What is required.
Would you reproduce all of the entries exactly?

Records provided.
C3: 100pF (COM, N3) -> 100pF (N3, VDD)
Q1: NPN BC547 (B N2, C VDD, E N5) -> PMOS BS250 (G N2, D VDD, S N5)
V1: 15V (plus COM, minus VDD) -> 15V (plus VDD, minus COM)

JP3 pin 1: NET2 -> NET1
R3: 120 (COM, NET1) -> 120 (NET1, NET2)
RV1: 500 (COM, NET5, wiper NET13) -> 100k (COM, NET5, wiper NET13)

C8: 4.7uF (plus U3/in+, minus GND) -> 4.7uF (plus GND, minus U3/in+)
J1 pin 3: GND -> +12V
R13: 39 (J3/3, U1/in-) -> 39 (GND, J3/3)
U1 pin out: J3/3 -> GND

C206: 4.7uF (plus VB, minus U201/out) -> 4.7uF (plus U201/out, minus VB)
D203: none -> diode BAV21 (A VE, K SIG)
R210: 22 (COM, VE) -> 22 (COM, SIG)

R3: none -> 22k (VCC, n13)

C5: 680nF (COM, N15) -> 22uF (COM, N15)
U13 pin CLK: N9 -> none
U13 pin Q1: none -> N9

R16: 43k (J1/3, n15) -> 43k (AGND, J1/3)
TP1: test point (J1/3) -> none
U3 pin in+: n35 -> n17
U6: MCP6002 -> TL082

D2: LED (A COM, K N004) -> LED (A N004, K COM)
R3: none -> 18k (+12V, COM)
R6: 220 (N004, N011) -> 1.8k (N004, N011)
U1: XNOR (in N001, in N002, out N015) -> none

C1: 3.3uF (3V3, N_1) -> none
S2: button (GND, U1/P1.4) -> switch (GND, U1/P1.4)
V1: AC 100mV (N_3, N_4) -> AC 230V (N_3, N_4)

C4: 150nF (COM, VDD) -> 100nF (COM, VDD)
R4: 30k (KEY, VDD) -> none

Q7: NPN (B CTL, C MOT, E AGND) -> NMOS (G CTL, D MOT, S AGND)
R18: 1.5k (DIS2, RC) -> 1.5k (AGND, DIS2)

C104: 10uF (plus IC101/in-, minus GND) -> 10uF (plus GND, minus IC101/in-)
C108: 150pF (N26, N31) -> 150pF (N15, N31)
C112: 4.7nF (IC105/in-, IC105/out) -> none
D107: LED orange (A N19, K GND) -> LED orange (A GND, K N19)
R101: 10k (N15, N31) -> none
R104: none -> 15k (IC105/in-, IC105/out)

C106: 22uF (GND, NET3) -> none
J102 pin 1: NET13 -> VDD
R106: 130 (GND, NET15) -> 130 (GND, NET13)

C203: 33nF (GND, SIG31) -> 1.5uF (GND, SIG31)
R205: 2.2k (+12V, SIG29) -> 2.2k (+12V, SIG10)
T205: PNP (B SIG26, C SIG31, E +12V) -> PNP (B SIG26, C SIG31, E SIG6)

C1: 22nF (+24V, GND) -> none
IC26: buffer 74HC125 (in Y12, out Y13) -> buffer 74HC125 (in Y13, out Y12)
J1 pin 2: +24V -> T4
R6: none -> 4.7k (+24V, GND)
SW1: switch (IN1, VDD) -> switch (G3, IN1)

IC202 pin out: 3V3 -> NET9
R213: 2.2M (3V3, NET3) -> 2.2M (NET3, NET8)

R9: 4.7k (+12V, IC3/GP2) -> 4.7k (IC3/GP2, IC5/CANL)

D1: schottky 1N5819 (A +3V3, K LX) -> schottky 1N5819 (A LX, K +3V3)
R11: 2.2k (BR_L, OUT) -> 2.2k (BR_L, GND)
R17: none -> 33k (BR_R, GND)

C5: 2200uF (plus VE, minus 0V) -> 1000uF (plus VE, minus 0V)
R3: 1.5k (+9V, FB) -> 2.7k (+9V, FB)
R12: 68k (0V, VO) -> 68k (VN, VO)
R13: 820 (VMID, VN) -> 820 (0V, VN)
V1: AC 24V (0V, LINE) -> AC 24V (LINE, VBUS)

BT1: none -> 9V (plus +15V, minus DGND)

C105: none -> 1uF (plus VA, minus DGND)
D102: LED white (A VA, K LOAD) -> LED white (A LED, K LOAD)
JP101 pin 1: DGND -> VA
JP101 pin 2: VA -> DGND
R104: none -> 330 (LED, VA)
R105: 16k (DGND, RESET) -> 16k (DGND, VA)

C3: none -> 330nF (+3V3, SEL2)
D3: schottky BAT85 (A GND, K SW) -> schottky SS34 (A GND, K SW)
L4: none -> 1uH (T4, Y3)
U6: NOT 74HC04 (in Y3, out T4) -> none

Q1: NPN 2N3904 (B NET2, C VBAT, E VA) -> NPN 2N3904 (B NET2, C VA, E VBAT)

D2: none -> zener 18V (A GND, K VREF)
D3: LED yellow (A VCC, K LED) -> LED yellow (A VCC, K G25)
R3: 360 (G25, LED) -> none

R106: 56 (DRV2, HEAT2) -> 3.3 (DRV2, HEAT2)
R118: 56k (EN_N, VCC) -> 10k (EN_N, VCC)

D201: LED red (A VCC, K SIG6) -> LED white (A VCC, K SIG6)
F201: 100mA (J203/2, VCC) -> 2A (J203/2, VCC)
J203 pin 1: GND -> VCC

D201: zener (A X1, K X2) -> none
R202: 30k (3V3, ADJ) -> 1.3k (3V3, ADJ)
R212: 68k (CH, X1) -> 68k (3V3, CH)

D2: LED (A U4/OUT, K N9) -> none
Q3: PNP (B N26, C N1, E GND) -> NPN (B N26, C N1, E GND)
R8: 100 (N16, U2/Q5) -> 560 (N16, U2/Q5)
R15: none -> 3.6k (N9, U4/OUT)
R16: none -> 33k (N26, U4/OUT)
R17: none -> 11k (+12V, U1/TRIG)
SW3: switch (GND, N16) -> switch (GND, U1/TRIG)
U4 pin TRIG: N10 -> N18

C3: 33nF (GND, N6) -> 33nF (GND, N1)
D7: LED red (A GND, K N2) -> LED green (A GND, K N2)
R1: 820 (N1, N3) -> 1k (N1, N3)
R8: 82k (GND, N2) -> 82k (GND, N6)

Response.
C3: 100pF (COM, N3) -> 100pF (N3, VDD)
Q1: NPN BC547 (B N2, C VDD, E N5) -> PMOS BS250 (G N2, D VDD, S N5)
V1: 15V (plus COM, minus VDD) -> 15V (plus VDD, minus COM)

JP3 pin 1: NET2 -> NET1
R3: 120 (COM, NET1) -> 120 (NET1, NET2)
RV1: 500 (COM, NET5, wiper NET13) -> 100k (COM, NET5, wiper NET13)

C8: 4.7uF (plus U3/in+, minus GND) -> 4.7uF (plus GND, minus U3/in+)
J1 pin 3: GND -> +12V
R13: 39 (J3/3, U1/in-) -> 39 (GND, J3/3)
U1 pin out: J3/3 -> GND

C206: 4.7uF (plus VB, minus U201/out) -> 4.7uF (plus U201/out, minus VB)
D203: none -> diode BAV21 (A VE, K SIG)
R210: 22 (COM, VE) -> 22 (COM, SIG)

R3: none -> 22k (VCC, n13)

C5: 680nF (COM, N15) -> 22uF (COM, N15)
U13 pin CLK: N9 -> none
U13 pin Q1: none -> N9

R16: 43k (J1/3, n15) -> 43k (AGND, J1/3)
TP1: test point (J1/3) -> none
U3 pin in+: n35 -> n17
U6: MCP6002 -> TL082

D2: LED (A COM, K N004) -> LED (A N004, K COM)
R3: none -> 18k (+12V, COM)
R6: 220 (N004, N011) -> 1.8k (N004, N011)
U1: XNOR (in N001, in N002, out N015) -> none

C1: 3.3uF (3V3, N_1) -> none
S2: button (GND, U1/P1.4) -> switch (GND, U1/P1.4)
V1: AC 100mV (N_3, N_4) -> AC 230V (N_3, N_4)

C4: 150nF (COM, VDD) -> 100nF (COM, VDD)
R4: 30k (KEY, VDD) -> none

Q7: NPN (B CTL, C MOT, E AGND) -> NMOS (G CTL, D MOT, S AGND)
R18: 1.5k (DIS2, RC) -> 1.5k (AGND, DIS2)

C104: 10uF (plus IC101/in-, minus GND) -> 10uF (plus GND, minus IC101/in-)
C108: 150pF (N26, N31) -> 150pF (N15, N31)
C112: 4.7nF (IC105/in-, IC105/out) -> none
D107: LED orange (A N19, K GND) -> LED orange (A GND, K N19)
R101: 10k (N15, N31) -> none
R104: none -> 15k (IC105/in-, IC105/out)

C106: 22uF (GND, NET3) -> none
J102 pin 1: NET13 -> VDD
R106: 130 (GND, NET15) -> 130 (GND, NET13)

C203: 33nF (GND, SIG31) -> 1.5uF (GND, SIG31)
R205: 2.2k (+12V, SIG29) -> 2.2k (+12V, SIG10)
T205: PNP (B SIG26, C SIG31, E +12V) -> PNP (B SIG26, C SIG31, E SIG6)

C1: 22nF (+24V, GND) -> none
IC26: buffer 74HC125 (in Y12, out Y13) -> buffer 74HC125 (in Y13, out Y12)
J1 pin 2: +24V -> T4
R6: none -> 4.7k (+24V, GND)
SW1: switch (IN1, VDD) -> switch (G3, IN1)

IC202 pin out: 3V3 -> NET9
R213: 2.2M (3V3, NET3) -> 2.2M (NET3, NET8)

R9: 4.7k (+12V, IC3/GP2) -> 4.7k (IC3/GP2, IC5/CANL)

D1: schottky 1N5819 (A +3V3, K LX) -> schottky 1N5819 (A LX, K +3V3)
R11: 2.2k (BR_L, OUT) -> 2.2k (BR_L, GND)
R17: none -> 33k (BR_R, GND)

C5: 2200uF (plus VE, minus 0V) -> 1000uF (plus VE, minus 0V)
R3: 1.5k (+9V, FB) -> 2.7k (+9V, FB)
R12: 68k (0V, VO) -> 68k (VN, VO)
R13: 820 (VMID, VN) -> 820 (0V, VN)
V1: AC 24V (0V, LINE) -> AC 24V (LINE, VBUS)

BT1: none -> 9V (plus +15V, minus DGND)

C105: none -> 1uF (plus VA, minus DGND)
D102: LED white (A VA, K LOAD) -> LED white (A LED, K LOAD)
JP101 pin 1: DGND -> VA
JP101 pin 2: VA -> DGND
R104: none -> 330 (LED, VA)
R105: 16k (DGND, RESET) -> 16k (DGND, VA)

C3: none -> 330nF (+3V3, SEL2)
D3: schottky BAT85 (A GND, K SW) -> schottky SS34 (A GND, K SW)
L4: none -> 1uH (T4, Y3)
U6: NOT 74HC04 (in Y3, out T4) -> none

Q1: NPN 2N3904 (B NET2, C VBAT, E VA) -> NPN 2N3904 (B NET2, C VA, E VBAT)

D2: none -> zener 18V (A GND, K VREF)
D3: LED yellow (A VCC, K LED) -> LED yellow (A VCC, K G25)
R3: 360 (G25, LED) -> none

R106: 56 (DRV2, HEAT2) -> 3.3 (DRV2, HEAT2)
R118: 56k (EN_N, VCC) -> 10k (EN_N, VCC)

D201: LED red (A VCC, K SIG6) -> LED white (A VCC, K SIG6)
F201: 100mA (J203/2, VCC) -> 2A (J203/2, VCC)
J203 pin 1: GND -> VCC

D201: zener (A X1, K X2) -> none
R202: 30k (3V3, ADJ) -> 1.3k (3V3, ADJ)
R212: 68k (CH, X1) -> 68k (3V3, CH)

D2: LED (A U4/OUT, K N9) -> none
Q3: PNP (B N26, C N1, E GND) -> NPN (B N26, C N1, E GND)
R8: 100 (N16, U2/Q5) -> 560 (N16, U2/Q5)
R15: none -> 3.6k (N9, U4/OUT)
R16: none -> 33k (N26, U4/OUT)
R17: none -> 11k (+12V, U1/TRIG)
SW3: switch (GND, N16) -> switch (GND, U1/TRIG)
U4 pin TRIG: N10 -> N18

C3: 33nF (GND, N6) -> 33nF (GND, N1)
D7: LED red (A GND, K N2) -> LED green (A GND, K N2)
R1: 820 (N1, N3) -> 1k (N1, N3)
R8: 82k (GND, N2) -> 82k (GND, N6)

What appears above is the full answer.